YOUR ASSIGNMENT: Reproduce the records that follow without alteration, apart from removing the pictures.

RECORDS SUPPLIED:
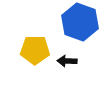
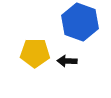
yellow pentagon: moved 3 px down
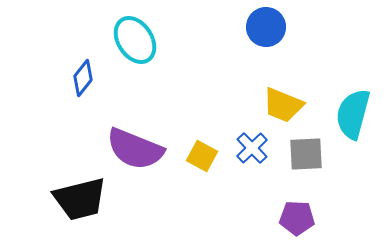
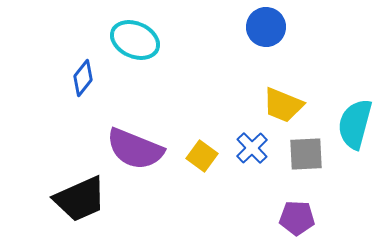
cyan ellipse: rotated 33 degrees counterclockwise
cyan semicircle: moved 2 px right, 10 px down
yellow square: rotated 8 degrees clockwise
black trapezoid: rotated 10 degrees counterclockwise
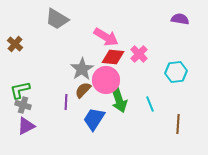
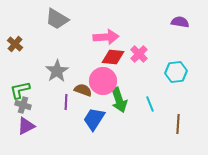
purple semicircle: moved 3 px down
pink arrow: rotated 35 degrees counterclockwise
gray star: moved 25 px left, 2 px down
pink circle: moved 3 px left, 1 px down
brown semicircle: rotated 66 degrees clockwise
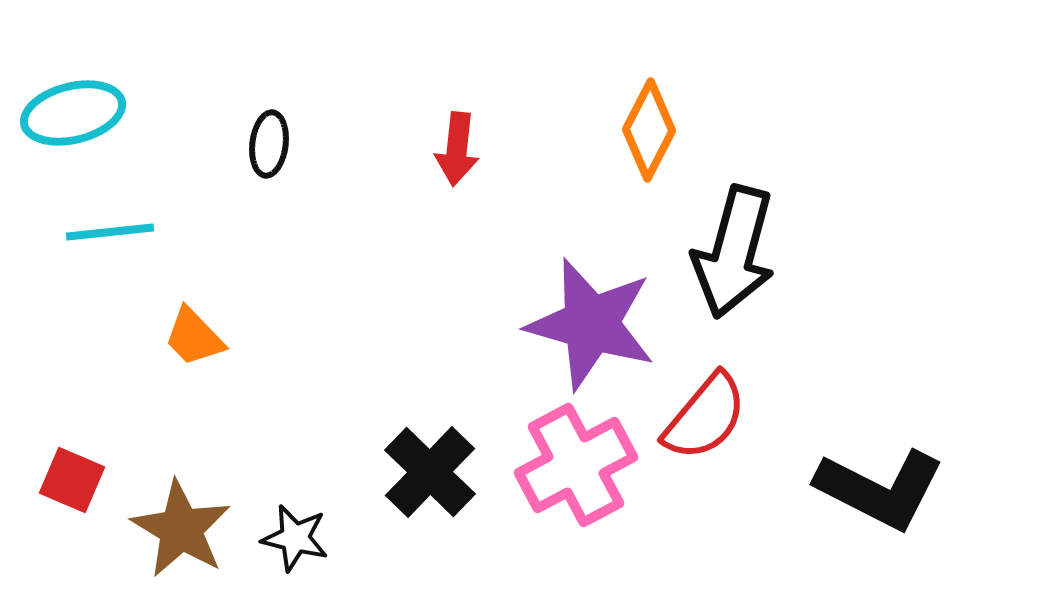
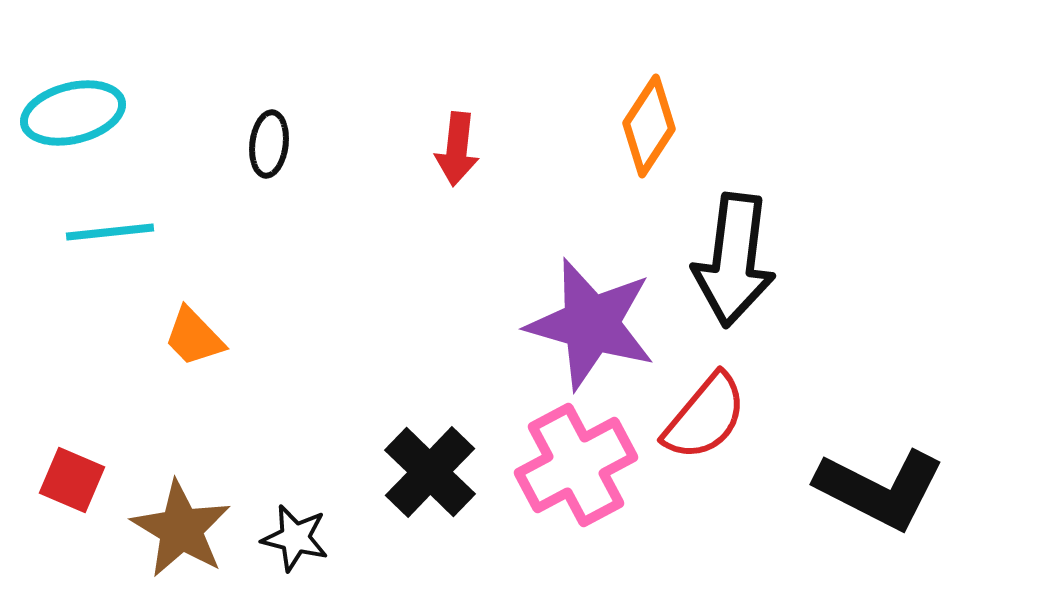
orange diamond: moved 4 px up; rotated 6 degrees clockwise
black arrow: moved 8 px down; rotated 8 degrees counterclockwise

EXPECTED ANSWER:
yellow pentagon: moved 3 px down
cyan ellipse: rotated 33 degrees counterclockwise
cyan semicircle: moved 2 px right, 10 px down
yellow square: rotated 8 degrees clockwise
black trapezoid: rotated 10 degrees counterclockwise
purple semicircle: moved 3 px down
pink arrow: rotated 35 degrees counterclockwise
gray star: moved 25 px left, 2 px down
pink circle: moved 3 px left, 1 px down
brown semicircle: rotated 66 degrees clockwise
orange diamond: moved 4 px up; rotated 6 degrees clockwise
black arrow: moved 8 px down; rotated 8 degrees counterclockwise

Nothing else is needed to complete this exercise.